=== Problem requirements ===
Only the lines from the one containing "U8: NAND 74HC00" to the end of the entries should be written out, each exactly as it stands, both ends included.

=== Information provided ===
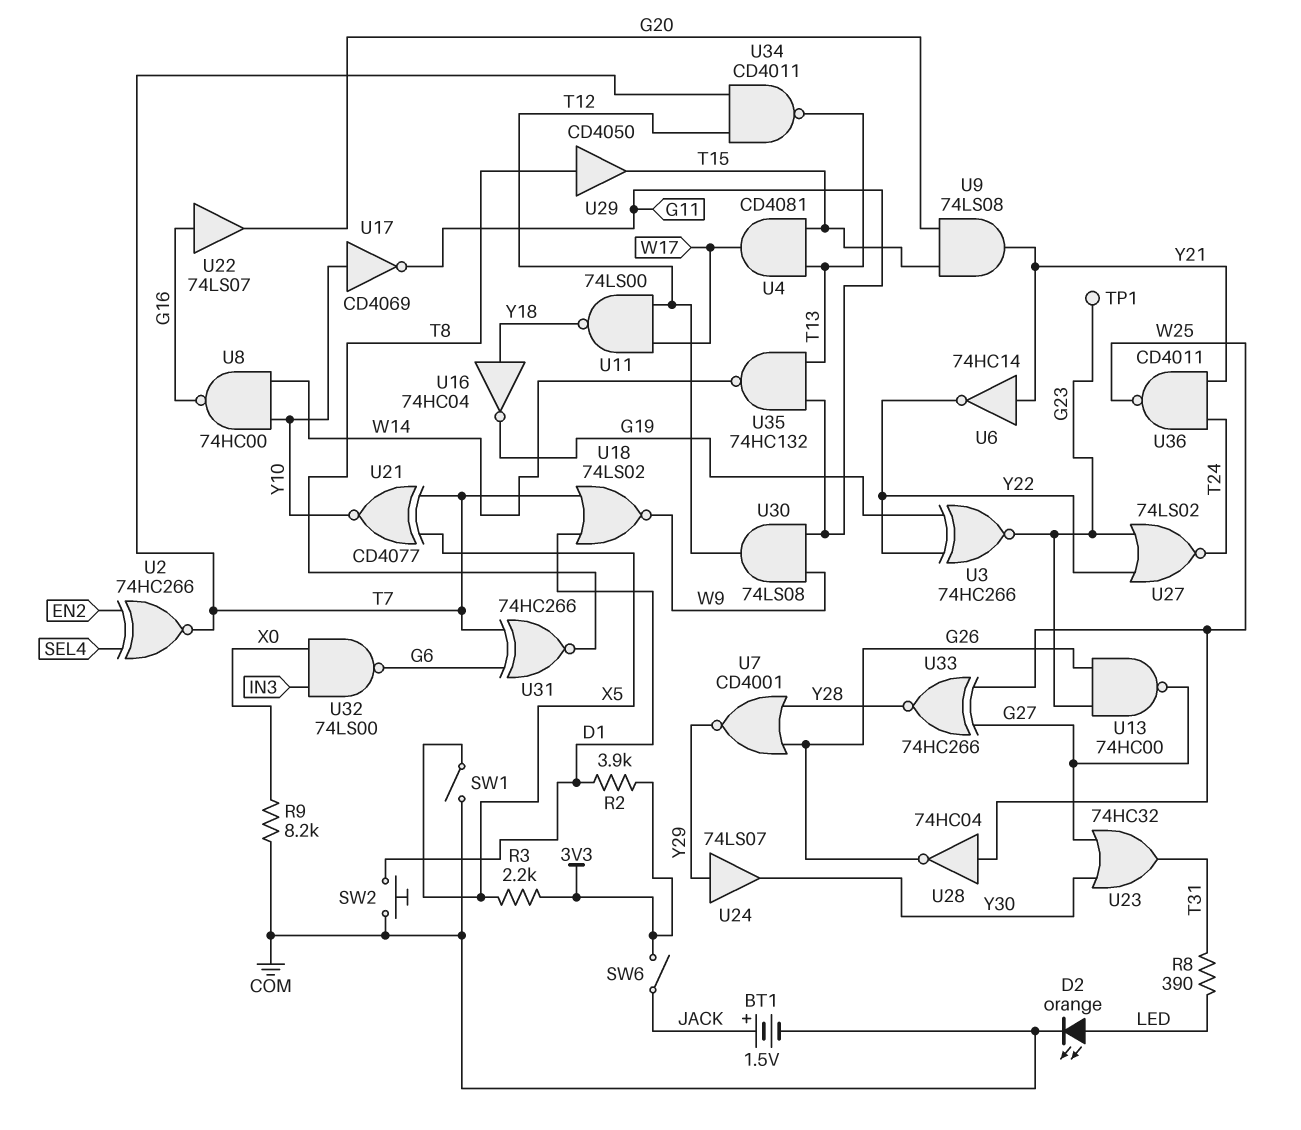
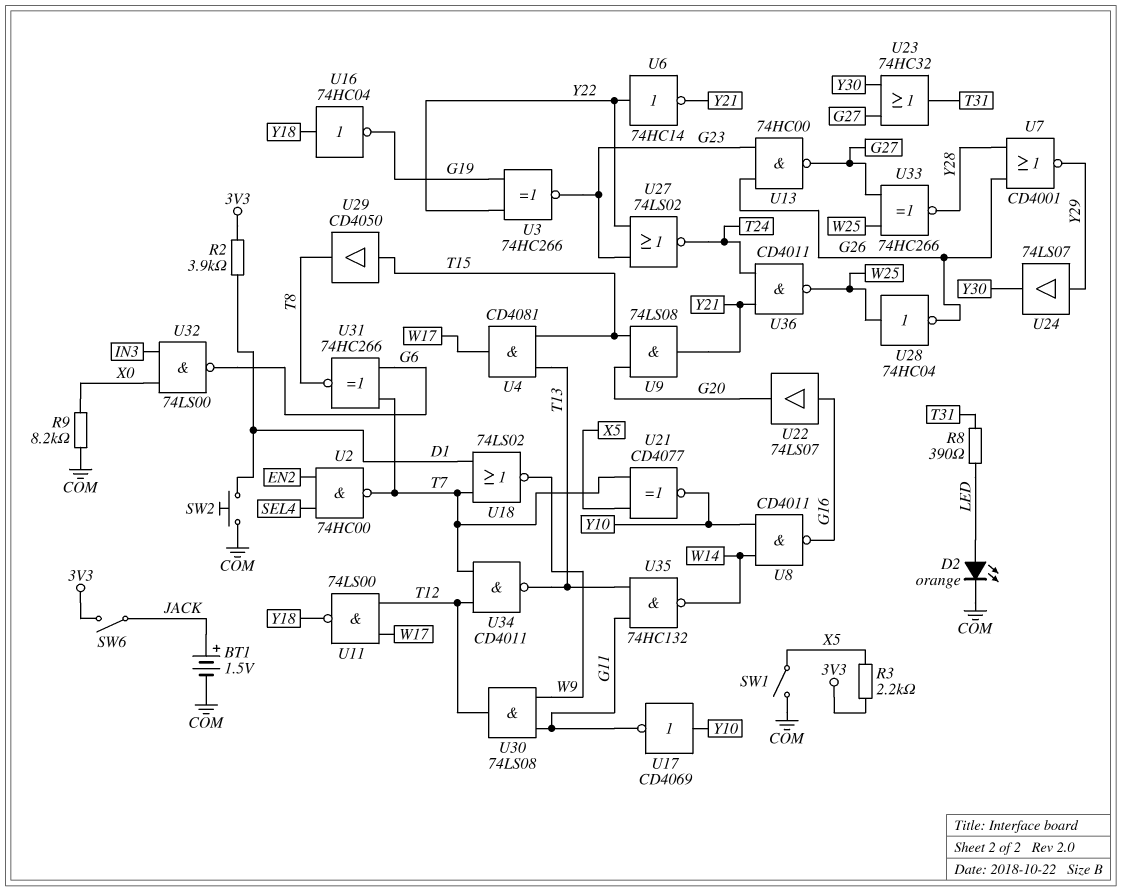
TP1: test point (G23) -> none
U2: XNOR 74HC266 (in EN2, in SEL4, out T7) -> NAND 74HC00 (in EN2, in SEL4, out T7)
U6: NOT 74HC14 (in Y21, out Y22) -> NOT 74HC14 (in Y22, out Y21)
U8: NAND 74HC00 (in W14, in Y10, out G16) -> NAND CD4011 (in W14, in Y10, out G16)
U29: buffer CD4050 (in T8, out T15) -> buffer CD4050 (in T15, out T8)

=== Finished task ===
U8: NAND 74HC00 (in W14, in Y10, out G16) -> NAND CD4011 (in W14, in Y10, out G16)
U29: buffer CD4050 (in T8, out T15) -> buffer CD4050 (in T15, out T8)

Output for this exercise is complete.